• **Your instructions**
Using the records that follow, count the lines containing the word "white" and give that number only.

• **Materials provided**

|---|

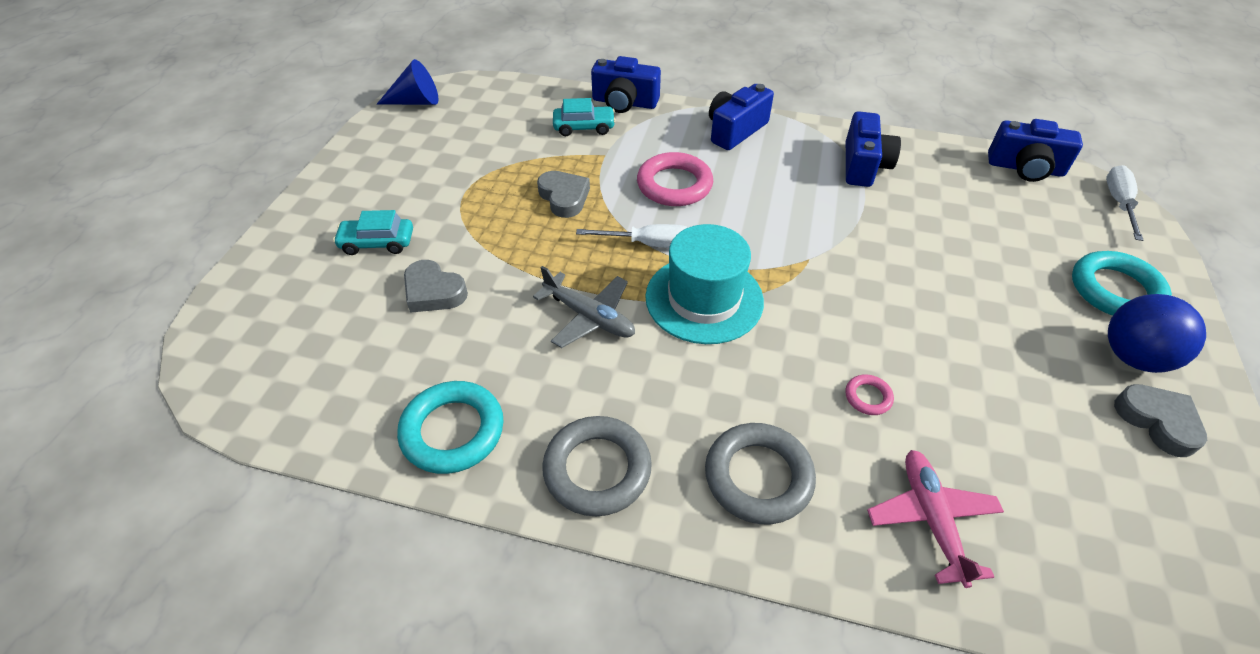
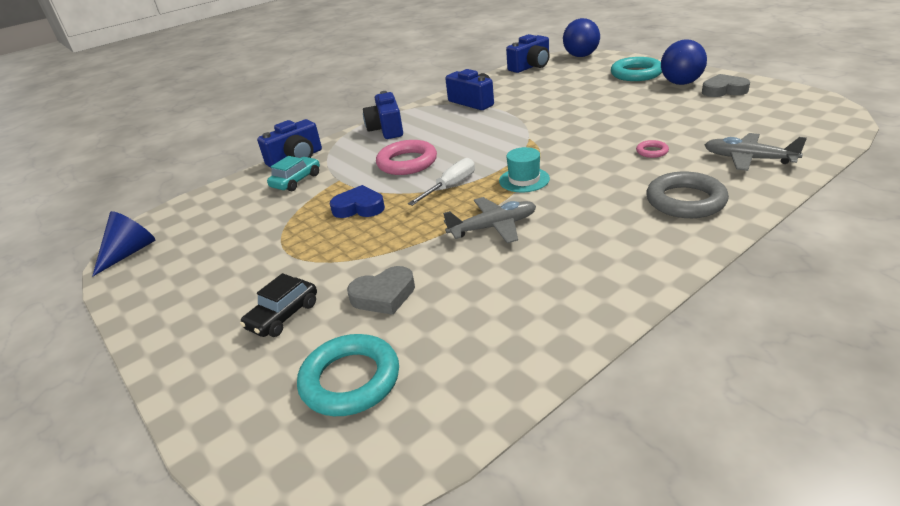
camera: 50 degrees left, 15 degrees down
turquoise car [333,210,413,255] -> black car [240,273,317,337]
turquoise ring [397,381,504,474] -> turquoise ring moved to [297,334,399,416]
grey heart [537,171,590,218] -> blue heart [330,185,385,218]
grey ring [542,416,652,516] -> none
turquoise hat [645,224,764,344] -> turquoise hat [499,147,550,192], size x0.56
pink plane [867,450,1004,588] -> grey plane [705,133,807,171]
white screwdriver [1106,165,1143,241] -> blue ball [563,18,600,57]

|---|

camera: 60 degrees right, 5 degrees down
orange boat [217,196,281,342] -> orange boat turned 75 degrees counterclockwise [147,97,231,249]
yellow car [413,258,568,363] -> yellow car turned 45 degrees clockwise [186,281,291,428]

|---|

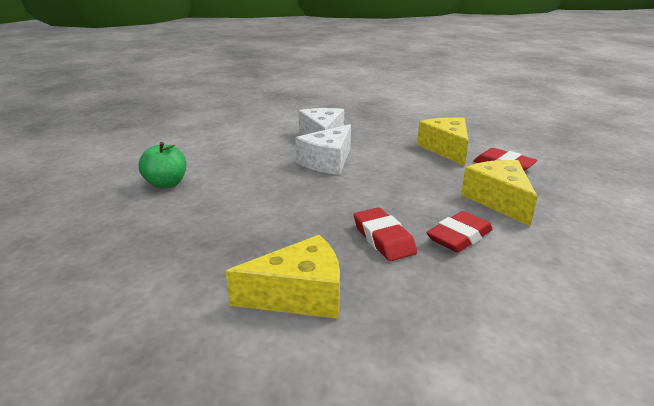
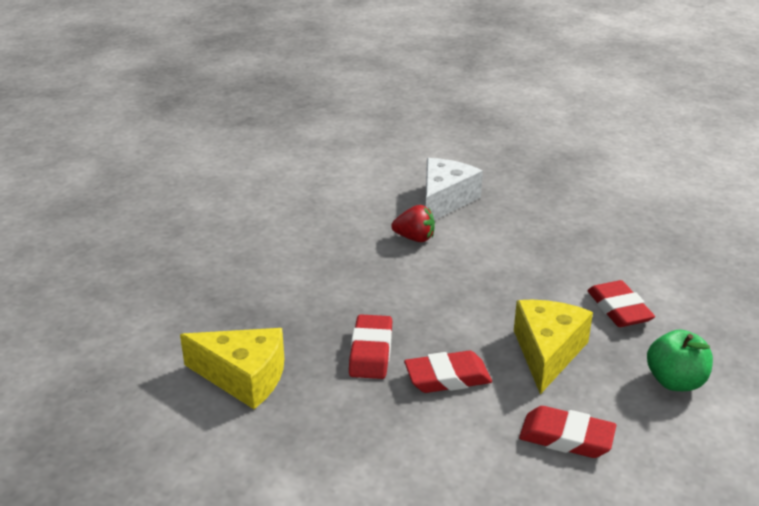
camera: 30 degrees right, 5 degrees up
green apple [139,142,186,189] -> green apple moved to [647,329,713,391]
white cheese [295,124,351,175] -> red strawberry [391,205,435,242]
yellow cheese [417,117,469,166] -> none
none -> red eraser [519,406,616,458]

|---|

• **Output of the exercise**
2